From the line that contains "white house: 3 -> 2" through the closing line of the entries, write out each line exactly; pictures stay out.

[EXTRACTED DATA — start]

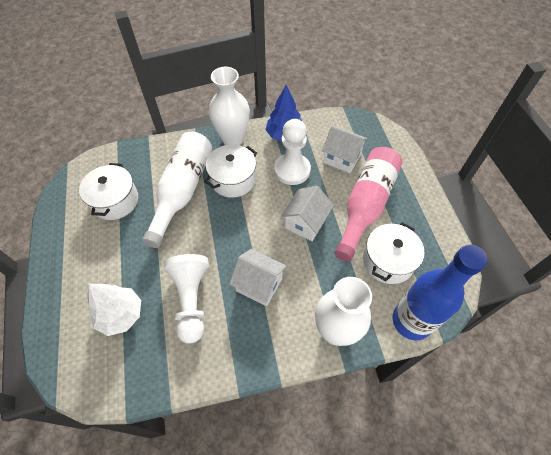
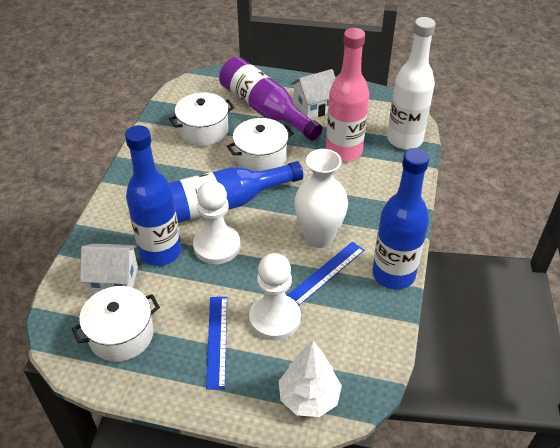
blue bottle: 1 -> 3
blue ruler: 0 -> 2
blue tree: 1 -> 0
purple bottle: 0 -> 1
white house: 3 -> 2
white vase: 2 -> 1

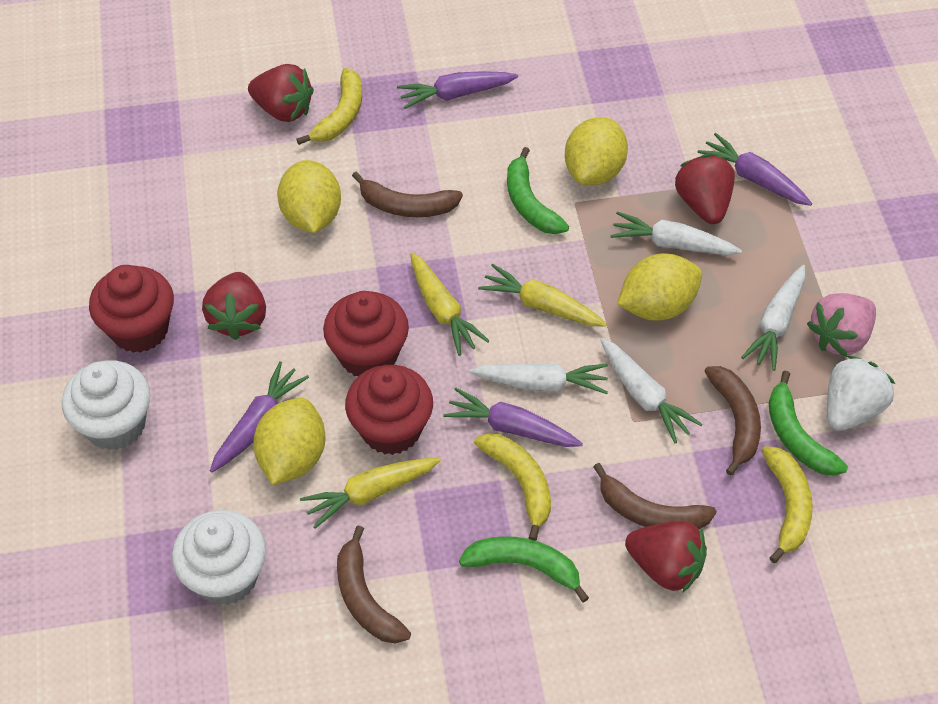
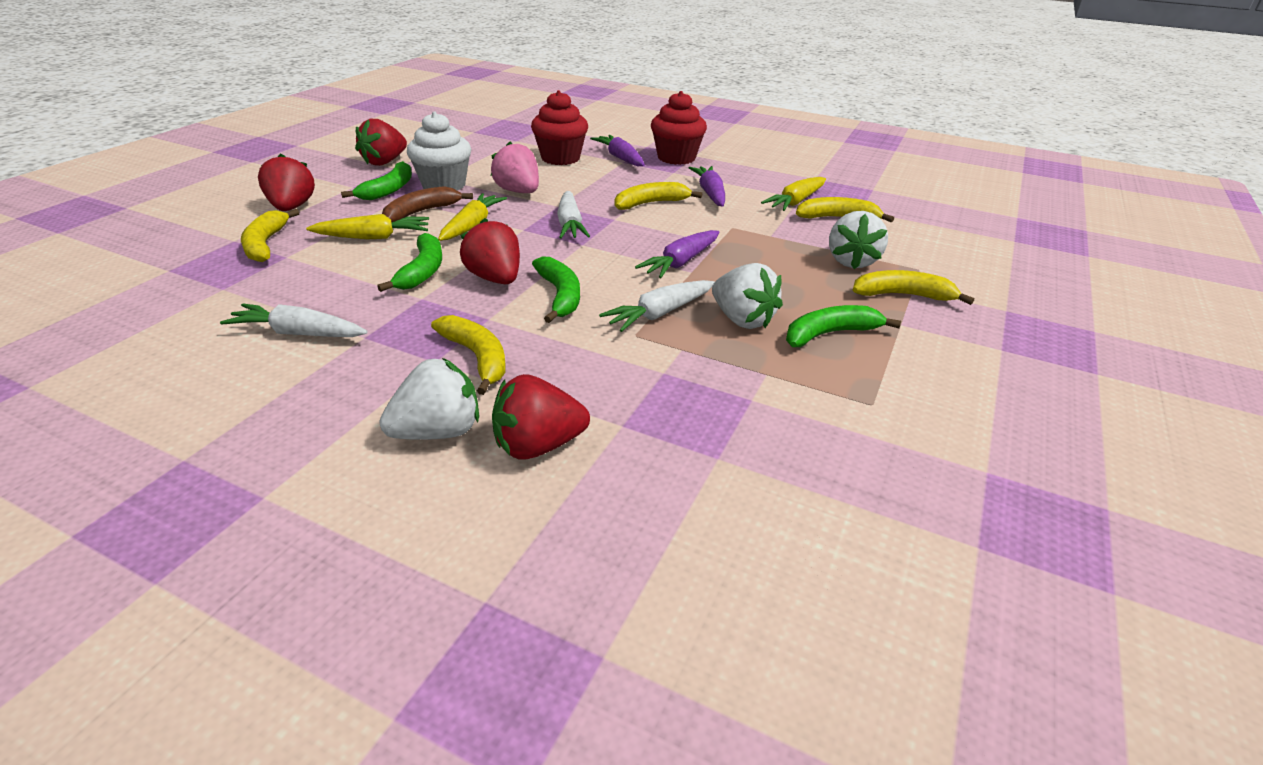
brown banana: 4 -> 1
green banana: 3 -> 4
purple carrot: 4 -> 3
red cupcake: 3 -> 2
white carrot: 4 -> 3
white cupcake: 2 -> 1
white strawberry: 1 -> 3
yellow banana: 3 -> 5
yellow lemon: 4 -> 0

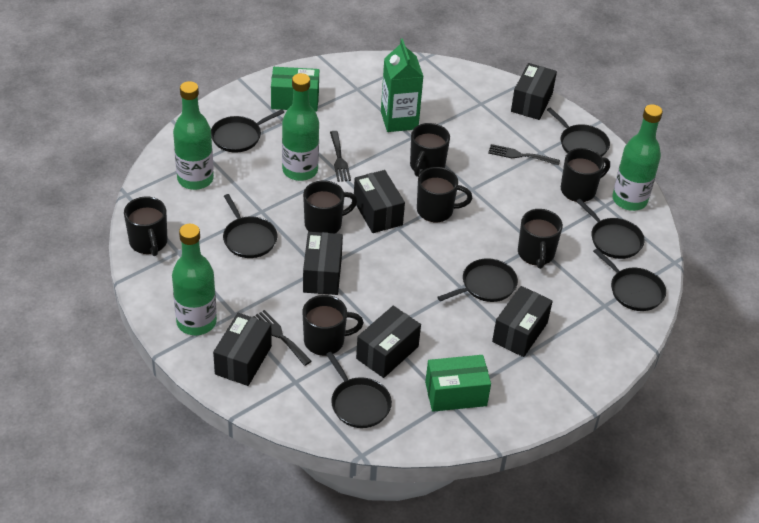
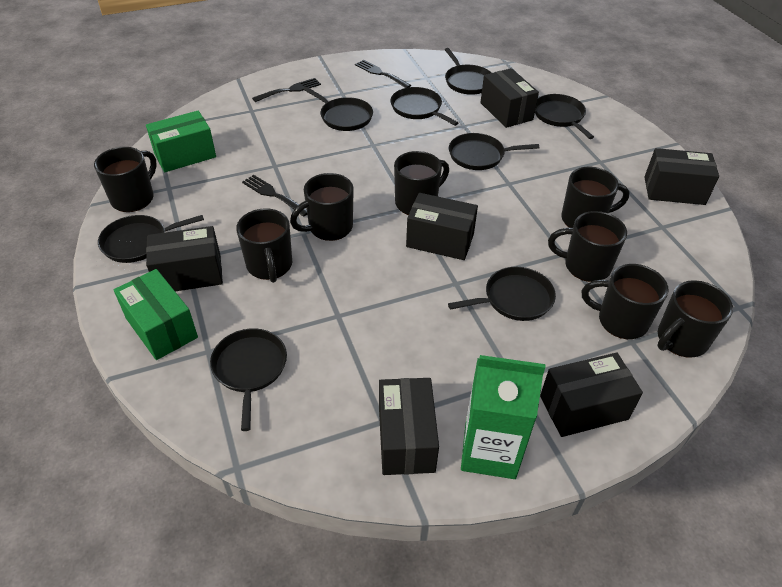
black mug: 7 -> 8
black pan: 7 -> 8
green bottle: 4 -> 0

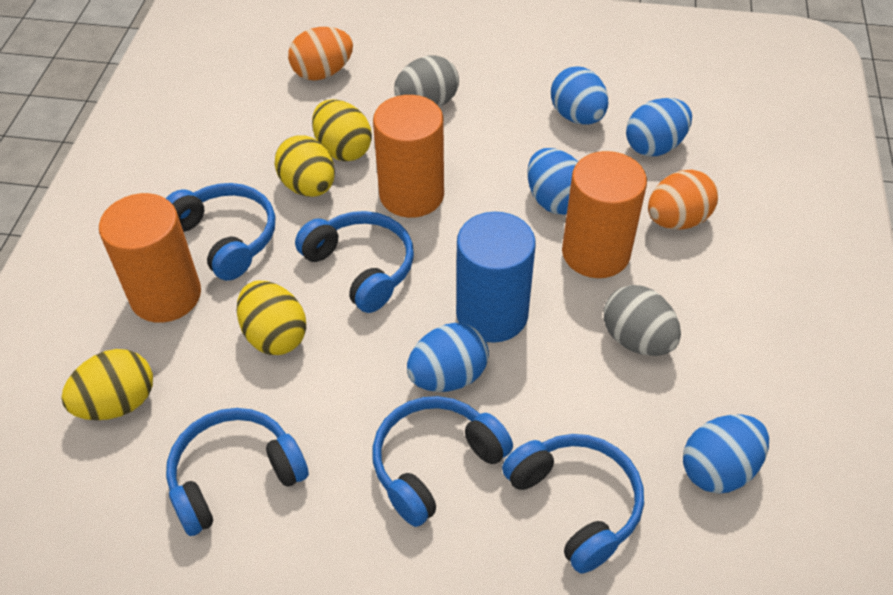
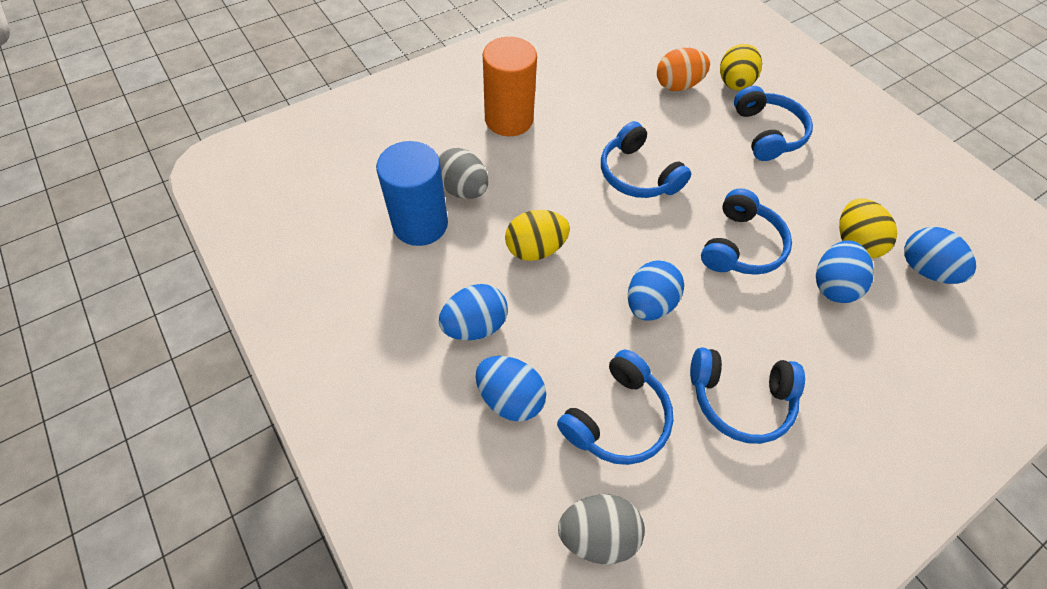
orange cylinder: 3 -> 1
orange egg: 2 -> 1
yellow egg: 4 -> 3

[EXTRACTED DATA — finish]

:: RESPONSE TO THIS EXERCISE ::
white house: 3 -> 2
white vase: 2 -> 1

brown banana: 4 -> 1
green banana: 3 -> 4
purple carrot: 4 -> 3
red cupcake: 3 -> 2
white carrot: 4 -> 3
white cupcake: 2 -> 1
white strawberry: 1 -> 3
yellow banana: 3 -> 5
yellow lemon: 4 -> 0

black mug: 7 -> 8
black pan: 7 -> 8
green bottle: 4 -> 0

orange cylinder: 3 -> 1
orange egg: 2 -> 1
yellow egg: 4 -> 3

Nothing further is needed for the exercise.